-------- Supplied material

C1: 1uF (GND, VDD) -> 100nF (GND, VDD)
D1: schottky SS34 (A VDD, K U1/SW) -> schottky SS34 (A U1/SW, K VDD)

----------------
-------- Supplied material

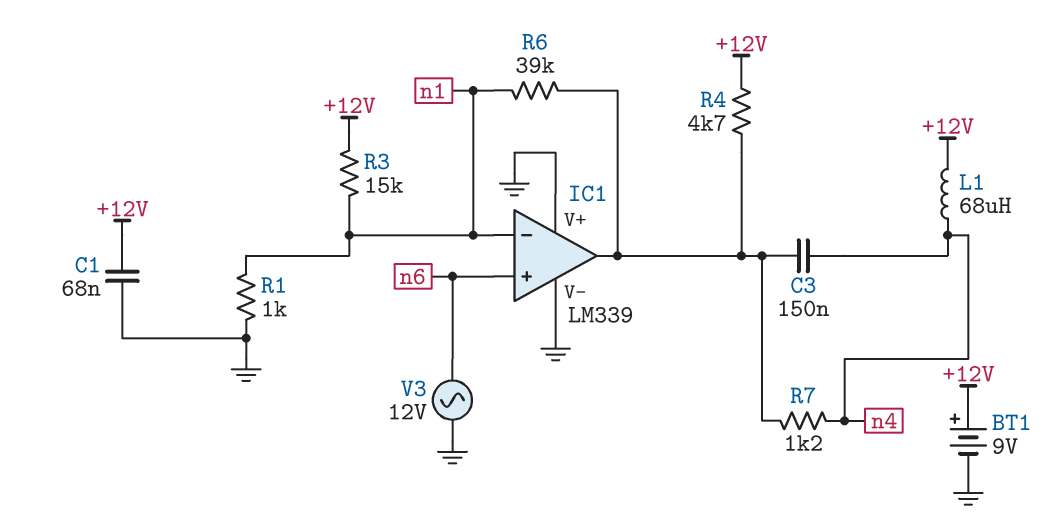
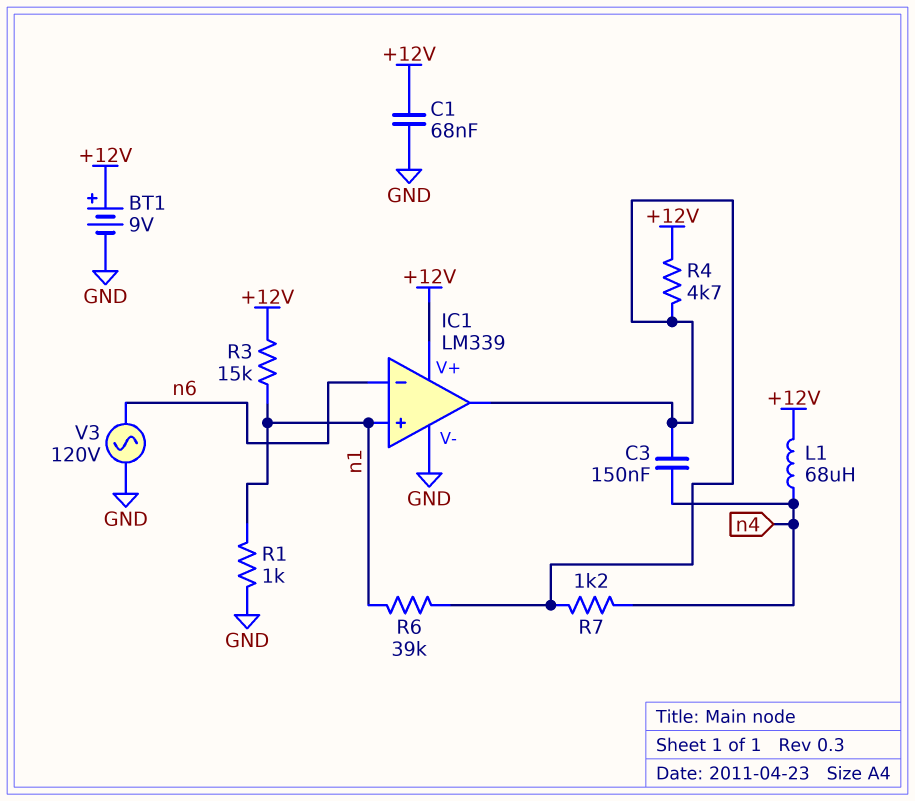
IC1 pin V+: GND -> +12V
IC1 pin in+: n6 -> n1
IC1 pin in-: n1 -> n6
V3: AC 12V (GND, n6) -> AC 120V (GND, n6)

----------------
-------- Supplied material

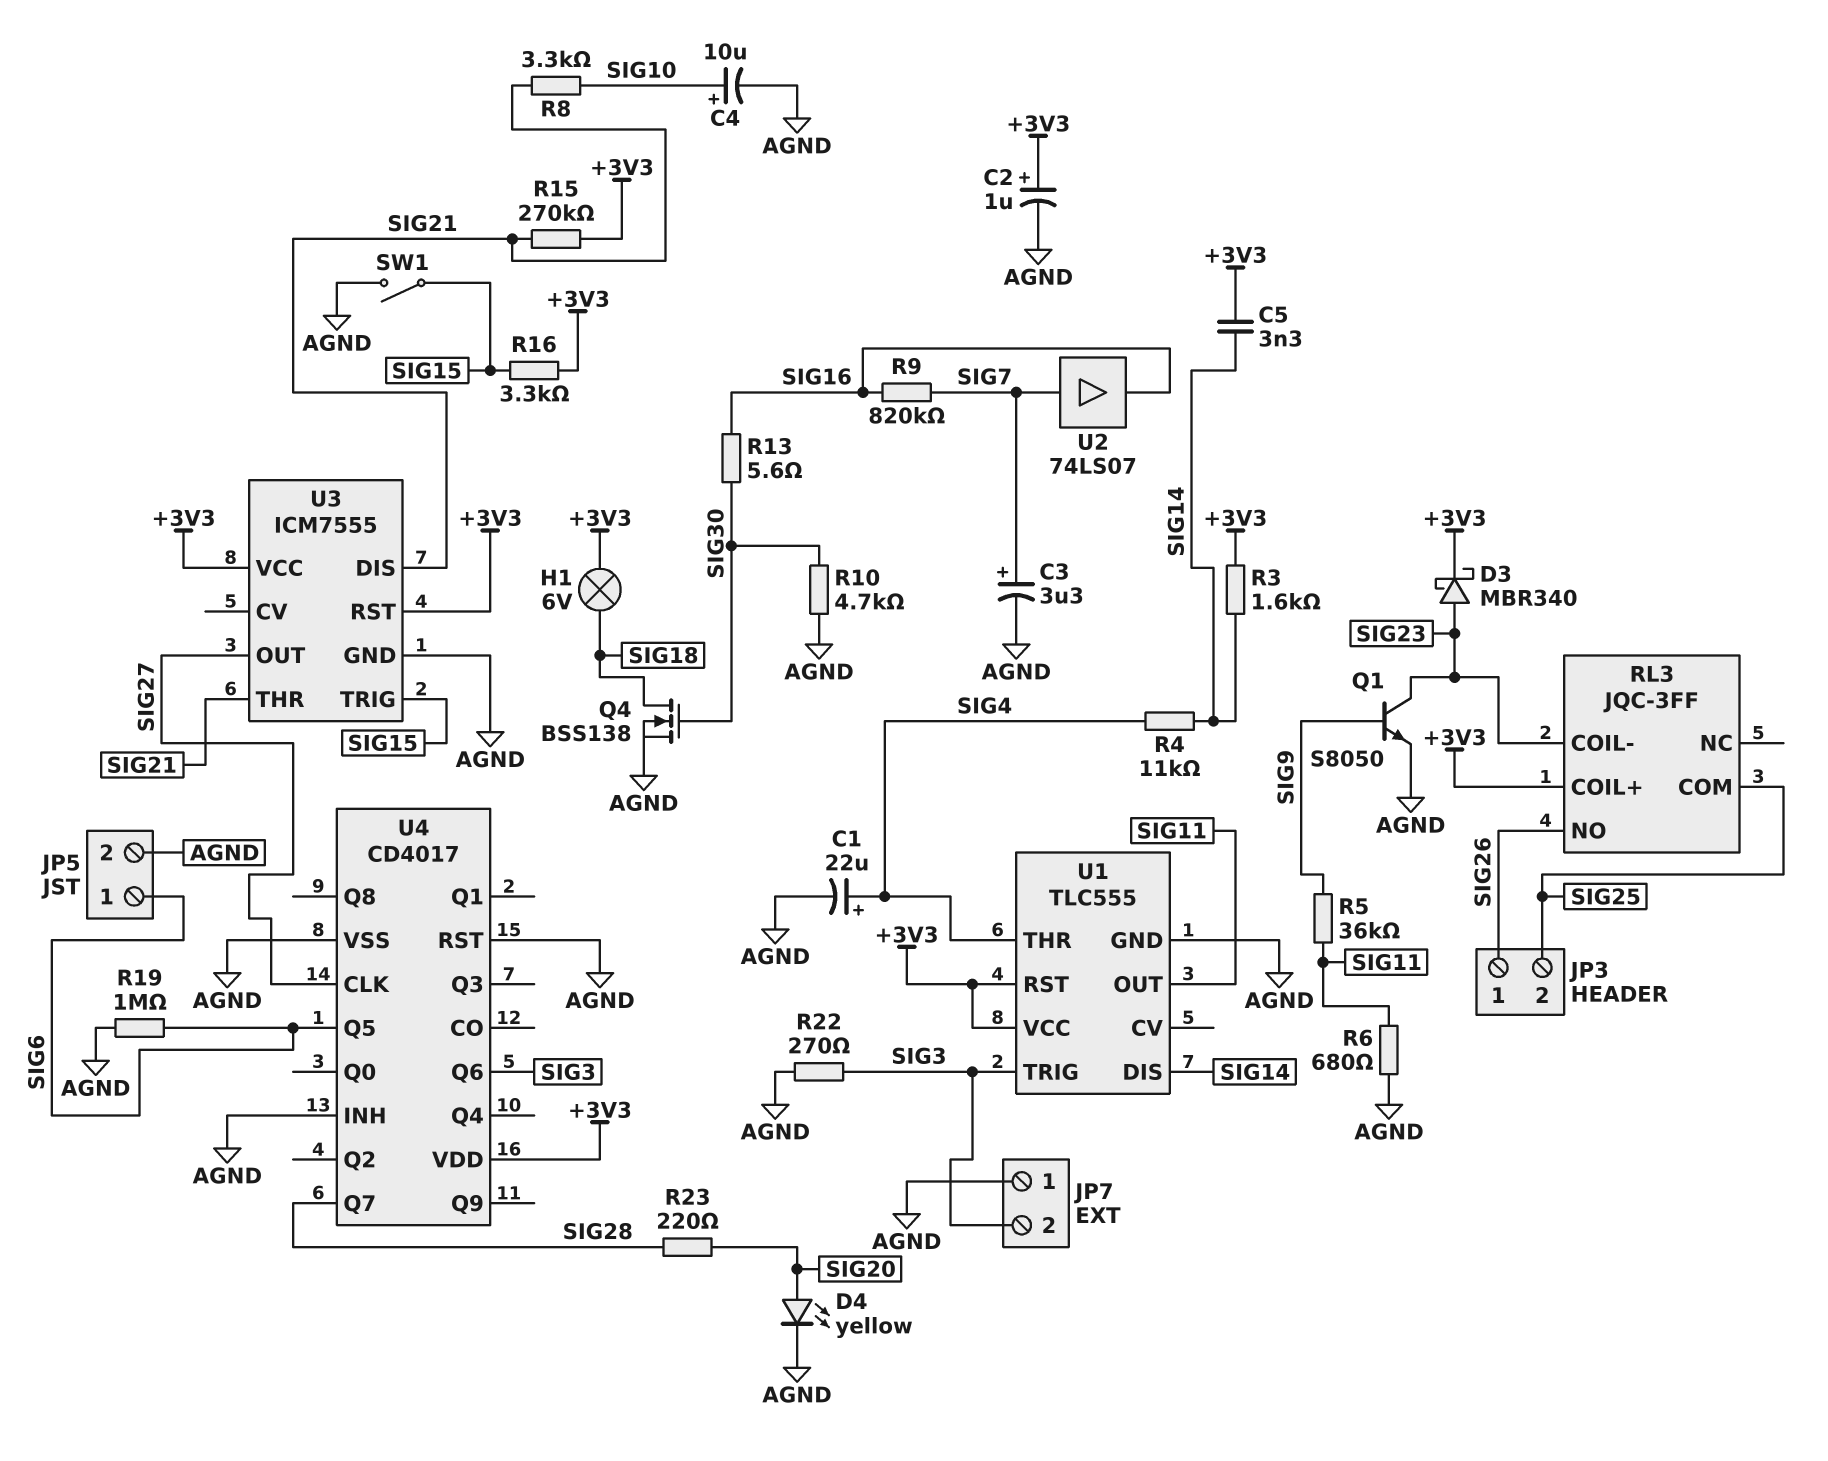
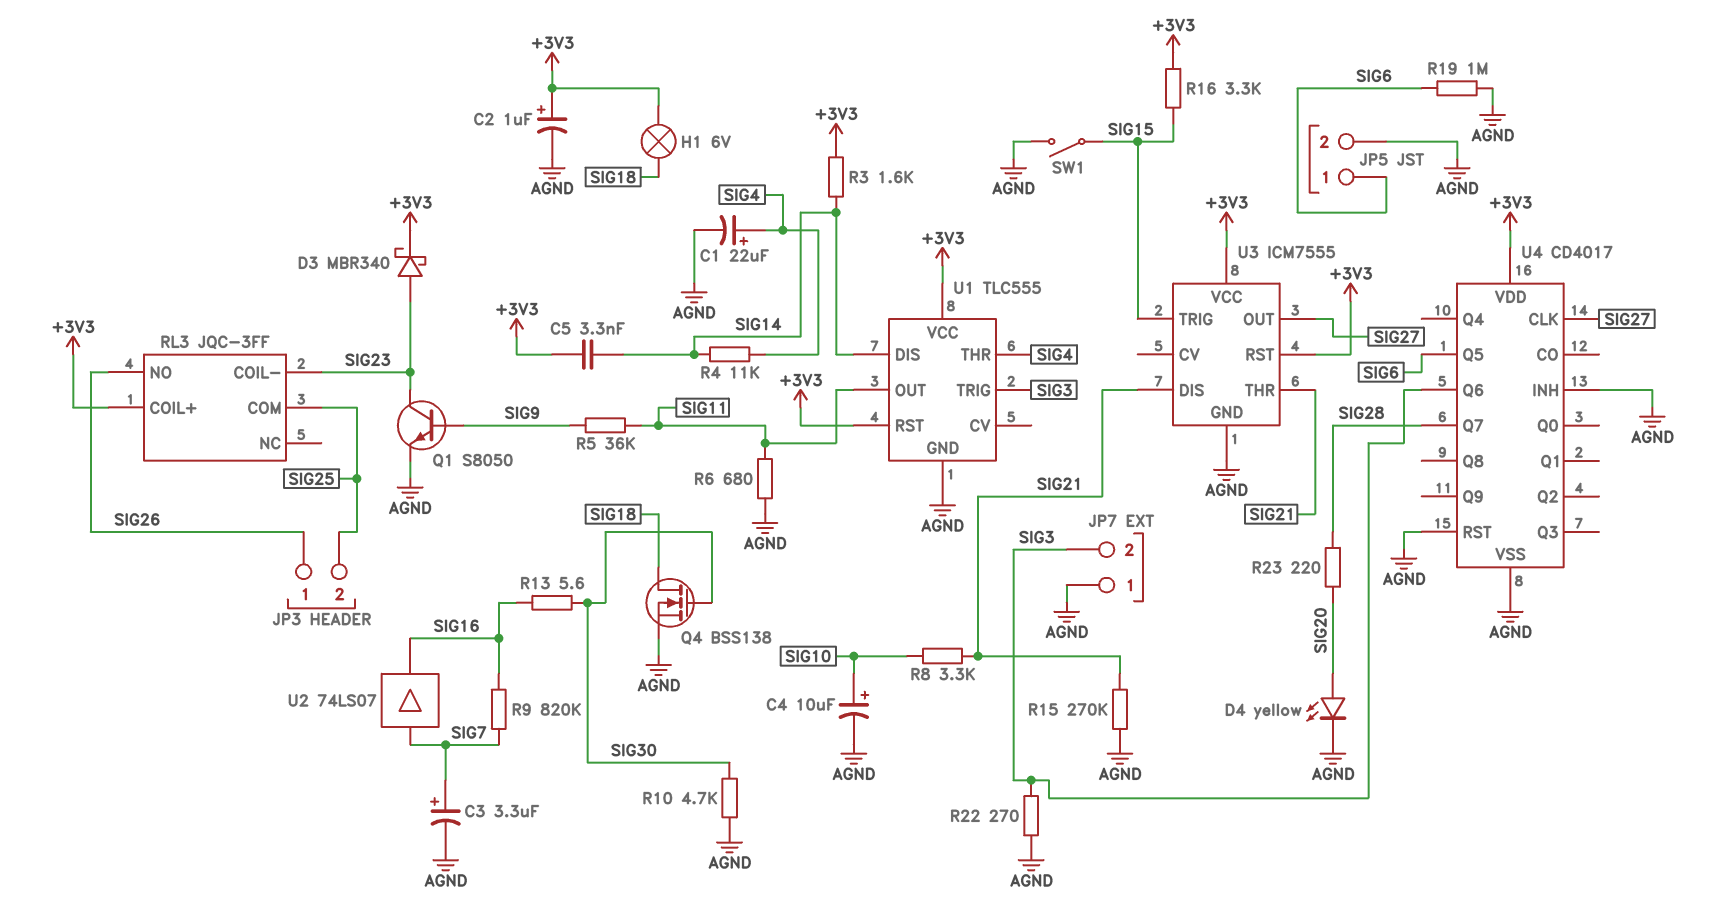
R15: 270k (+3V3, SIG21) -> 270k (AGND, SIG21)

----------------

**Instructions for the task:** Repeat, exactly as they stand above, the lines from the line with "IC1 pin V+: GND -> +12V" to the line with "V3: AC 12V (GND, n6) -> AC 120V (GND, n6)", both lines included.

**Your solution:**
IC1 pin V+: GND -> +12V
IC1 pin in+: n6 -> n1
IC1 pin in-: n1 -> n6
V3: AC 12V (GND, n6) -> AC 120V (GND, n6)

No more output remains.